- **WHAT TO DO**:
Using the records below, find every line that includes "none" and copy it.

━━━━━ MATERIAL PROVIDED ━━━━━

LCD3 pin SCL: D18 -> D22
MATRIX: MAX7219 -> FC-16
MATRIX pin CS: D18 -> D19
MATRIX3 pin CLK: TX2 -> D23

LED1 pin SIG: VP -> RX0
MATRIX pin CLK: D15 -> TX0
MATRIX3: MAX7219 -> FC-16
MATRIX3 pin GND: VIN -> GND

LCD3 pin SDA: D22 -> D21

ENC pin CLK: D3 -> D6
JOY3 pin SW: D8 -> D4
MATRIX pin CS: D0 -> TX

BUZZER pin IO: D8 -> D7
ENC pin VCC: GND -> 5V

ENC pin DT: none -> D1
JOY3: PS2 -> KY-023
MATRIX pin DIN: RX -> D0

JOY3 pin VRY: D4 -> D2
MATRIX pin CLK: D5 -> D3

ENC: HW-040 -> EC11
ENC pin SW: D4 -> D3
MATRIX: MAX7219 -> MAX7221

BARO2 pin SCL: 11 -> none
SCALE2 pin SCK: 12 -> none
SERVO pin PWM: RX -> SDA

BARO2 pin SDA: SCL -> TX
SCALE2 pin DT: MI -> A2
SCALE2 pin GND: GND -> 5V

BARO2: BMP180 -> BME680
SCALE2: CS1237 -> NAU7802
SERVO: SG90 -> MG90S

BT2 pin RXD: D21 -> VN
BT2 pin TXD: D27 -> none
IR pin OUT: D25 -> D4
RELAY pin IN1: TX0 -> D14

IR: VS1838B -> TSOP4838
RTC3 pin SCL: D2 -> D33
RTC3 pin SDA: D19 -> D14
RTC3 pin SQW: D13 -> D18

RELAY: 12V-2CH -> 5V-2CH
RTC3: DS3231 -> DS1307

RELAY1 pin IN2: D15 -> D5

━━━━━

- **RESPONSE**:
ENC pin DT: none -> D1
BARO2 pin SCL: 11 -> none
SCALE2 pin SCK: 12 -> none
BT2 pin TXD: D27 -> none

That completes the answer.